> **EXERCISE MATERIAL**:
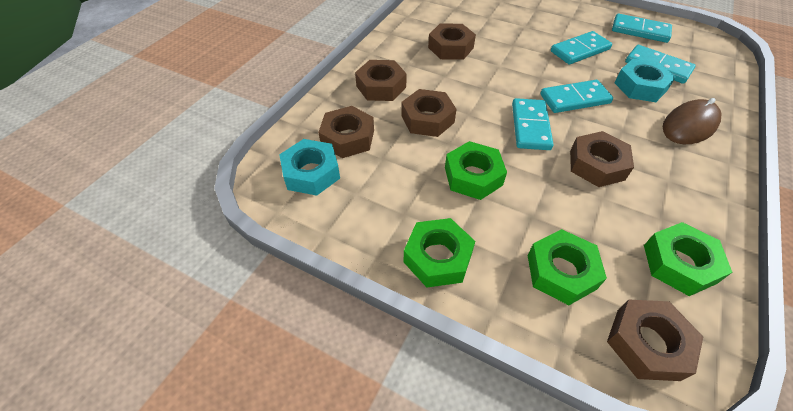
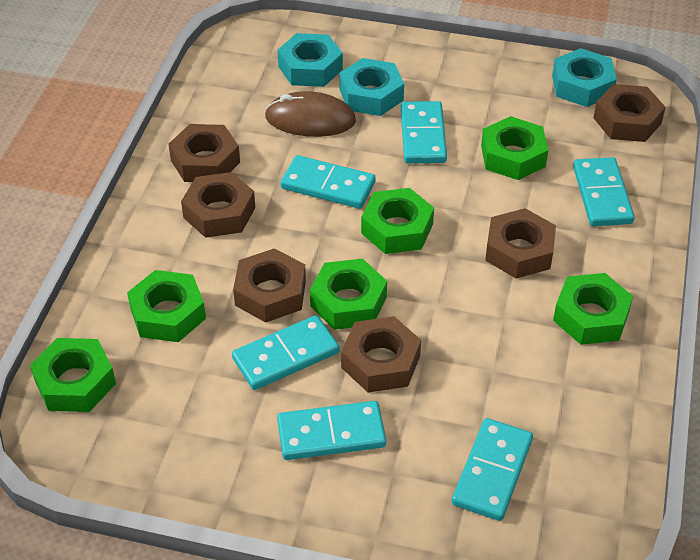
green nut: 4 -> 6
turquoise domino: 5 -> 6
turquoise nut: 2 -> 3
...
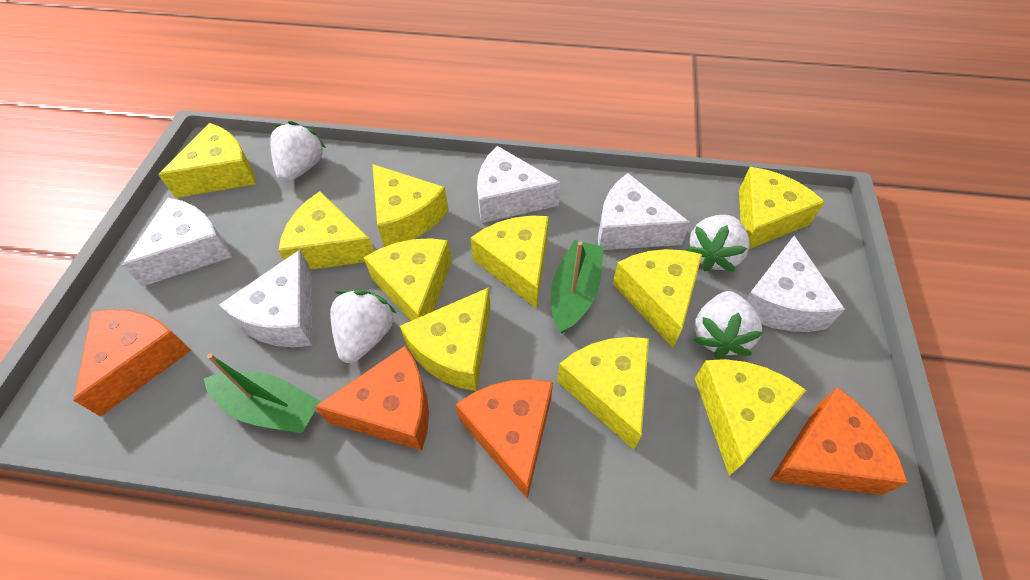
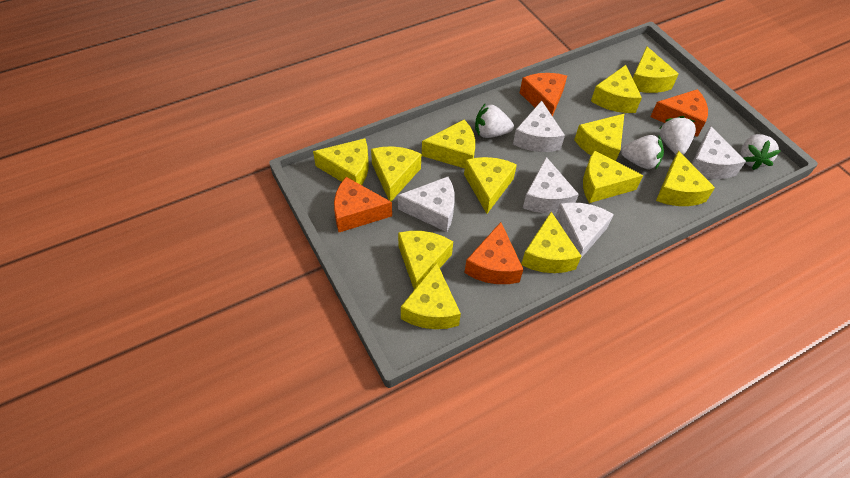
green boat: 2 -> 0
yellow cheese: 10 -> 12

> **WHAT YOU WILL DO**: Begin with the line above that has "green nut: 4 -> 6" and continue through the line that has "turquoise nut: 2 -> 3", setting each one down exactly. Stop there.

> **ANSWER FOR THE TASK**:
green nut: 4 -> 6
turquoise domino: 5 -> 6
turquoise nut: 2 -> 3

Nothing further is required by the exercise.